BRIEF –
Output exactly the lines below from the one containing "(163, 217) = (121, 369): orange cube -> none" to the last line, both included. Omit pictures.

───── PROVIDED RECORDS ─────

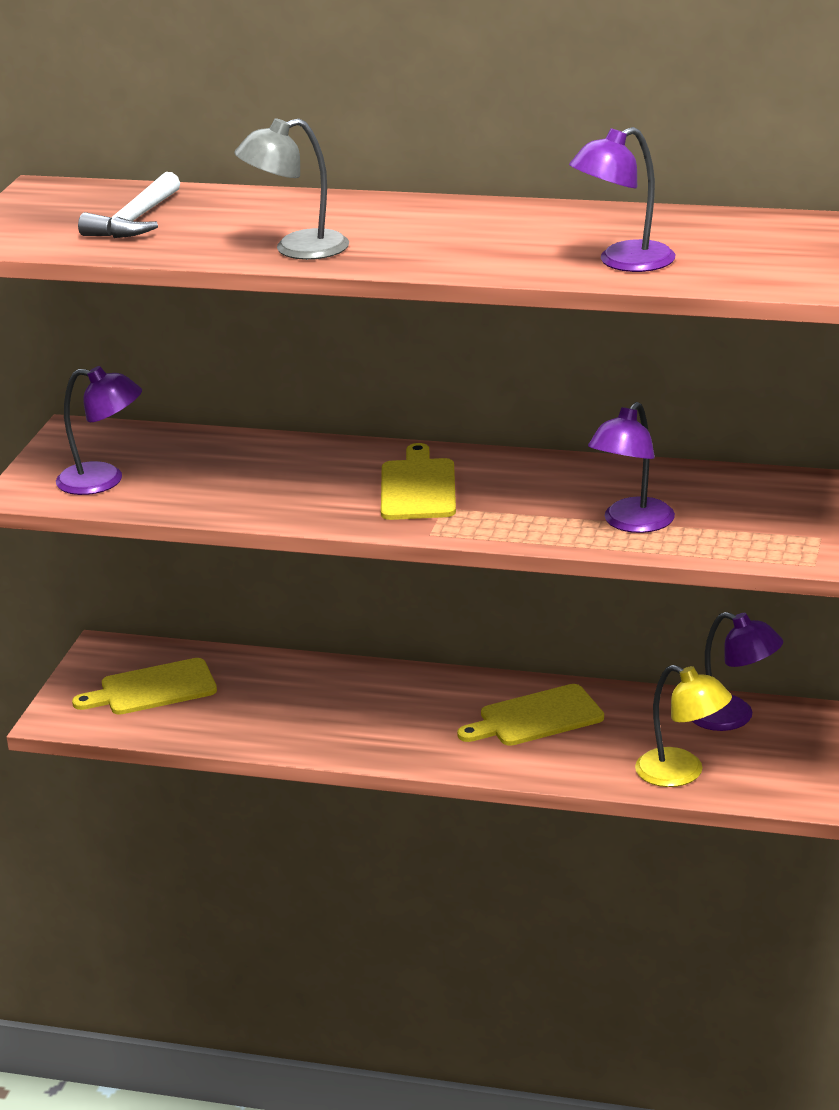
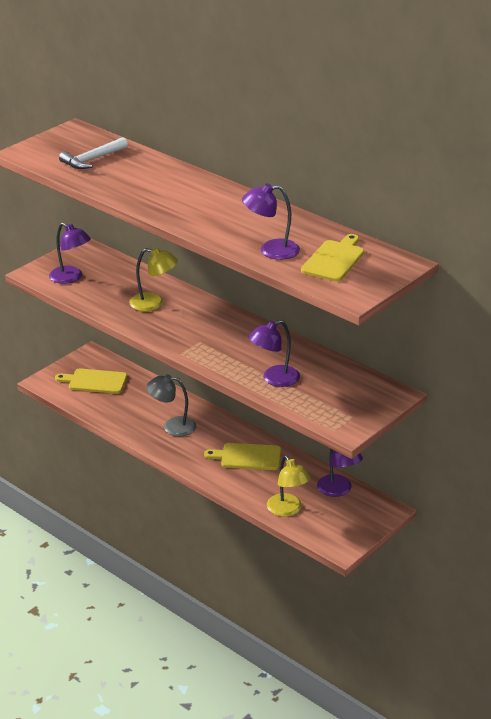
camera: 25 degrees right, 5 degrees up
(297, 249) = (140, 197): grey lamp -> grey lamp (172, 426)
(299, 477) = (154, 303): none -> yellow lamp
(418, 487) = (199, 326): yellow cutting board -> yellow cutting board (334, 259)

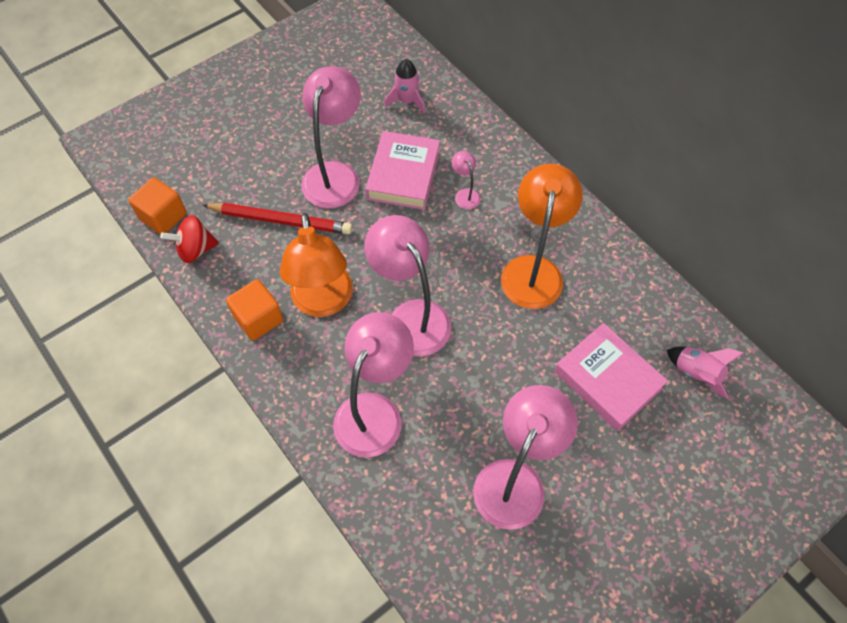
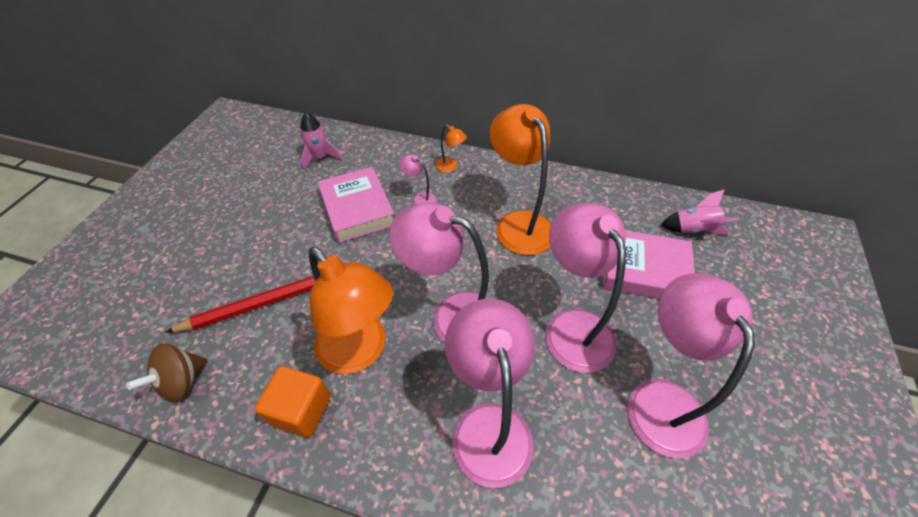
camera: 35 degrees left, 10 degrees down
(163, 217) = (121, 369): orange cube -> none
(195, 249) = (182, 381): red spinning top -> brown spinning top
(335, 174) = (294, 238): pink lamp -> pink lamp (572, 326)
(518, 176) = (450, 167): none -> orange lamp

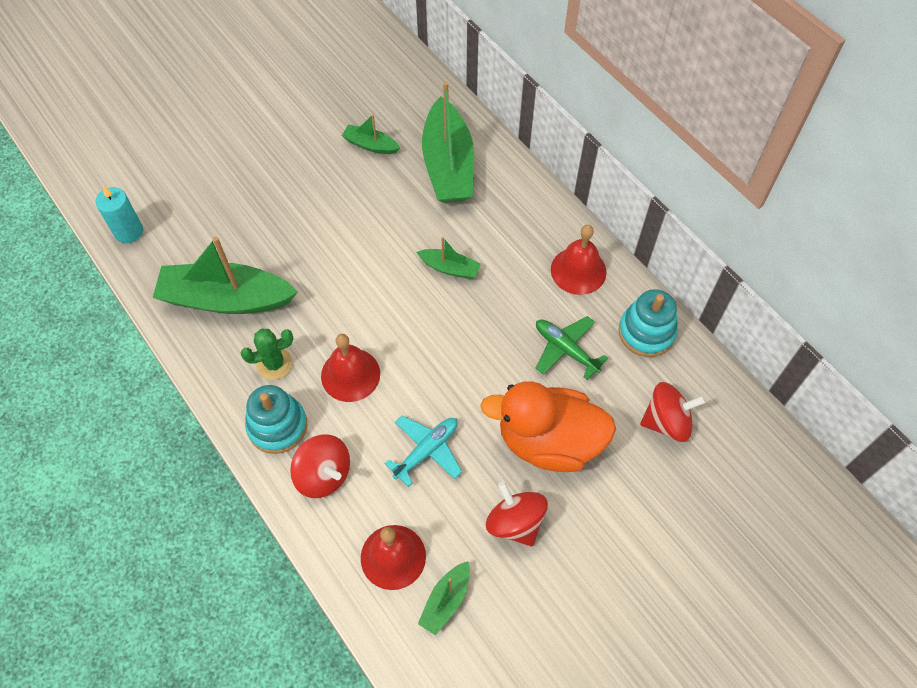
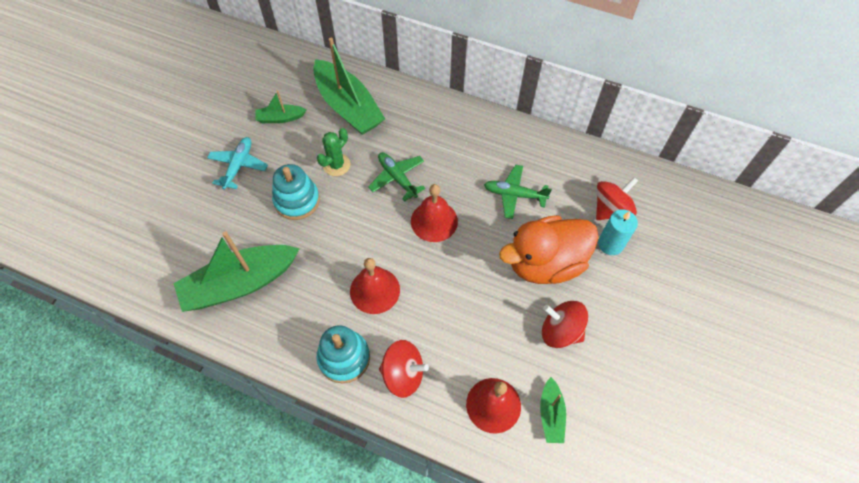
camera: 30 degrees left, 0 degrees up
(128, 231) = (122, 271): turquoise candle -> turquoise candle (610, 244)
(274, 364) = (311, 313): green cactus -> green cactus (336, 165)
(427, 450) = (466, 315): turquoise plane -> turquoise plane (238, 166)
(450, 268) = (397, 178): green boat -> green plane
(578, 270) = (487, 137): red bell -> red bell (434, 221)
(646, 332) = (558, 157): turquoise stacking toy -> turquoise stacking toy (297, 200)

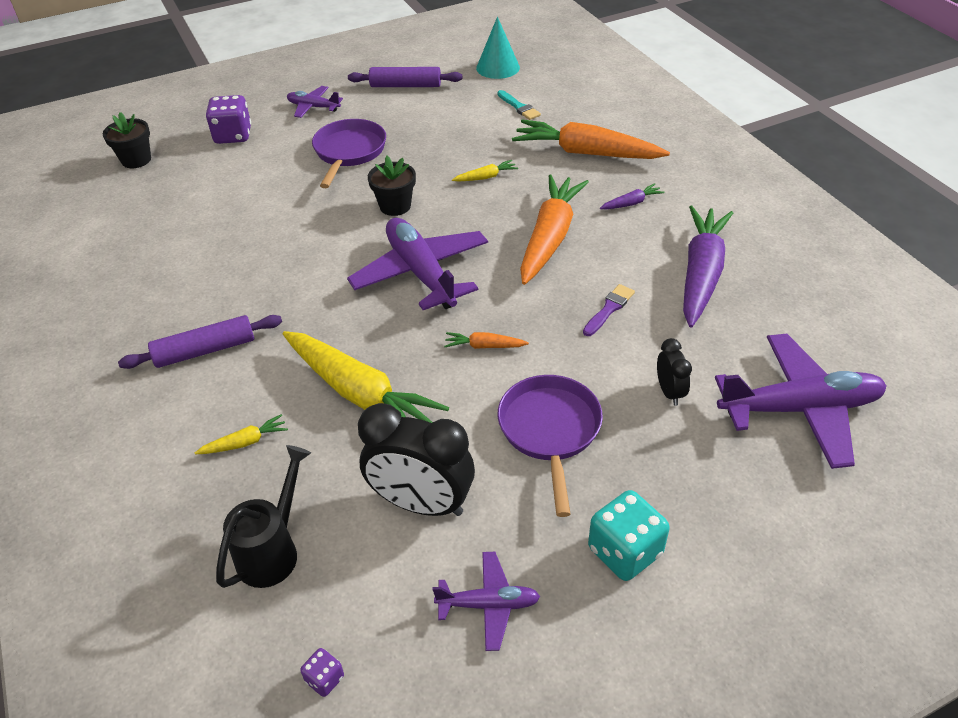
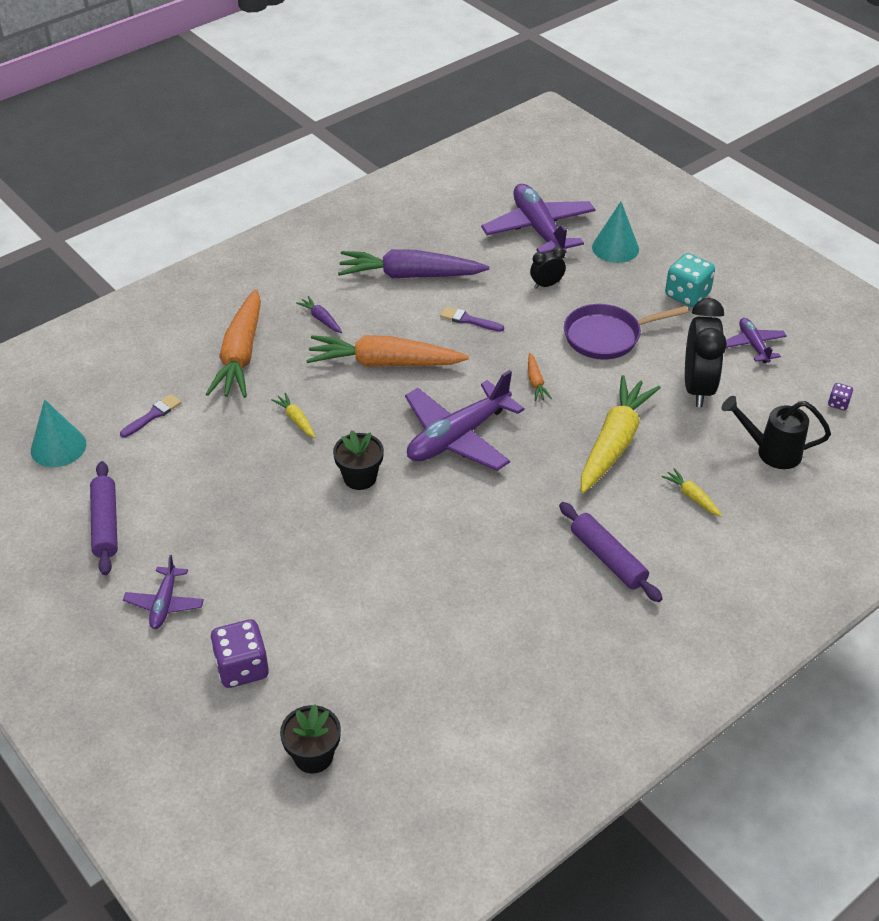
camera: 105 degrees left, 0 degrees up
(349, 152) = (265, 540): purple pan -> none
(519, 107) = (153, 415): turquoise brush -> purple brush
(751, 489) = (615, 248): none -> turquoise cone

─────

OUTPUT FOR THIS TASK –
(163, 217) = (121, 369): orange cube -> none
(195, 249) = (182, 381): red spinning top -> brown spinning top
(335, 174) = (294, 238): pink lamp -> pink lamp (572, 326)
(518, 176) = (450, 167): none -> orange lamp

camera: 30 degrees left, 0 degrees up
(128, 231) = (122, 271): turquoise candle -> turquoise candle (610, 244)
(274, 364) = (311, 313): green cactus -> green cactus (336, 165)
(427, 450) = (466, 315): turquoise plane -> turquoise plane (238, 166)
(450, 268) = (397, 178): green boat -> green plane
(578, 270) = (487, 137): red bell -> red bell (434, 221)
(646, 332) = (558, 157): turquoise stacking toy -> turquoise stacking toy (297, 200)

camera: 105 degrees left, 0 degrees up
(349, 152) = (265, 540): purple pan -> none
(519, 107) = (153, 415): turquoise brush -> purple brush
(751, 489) = (615, 248): none -> turquoise cone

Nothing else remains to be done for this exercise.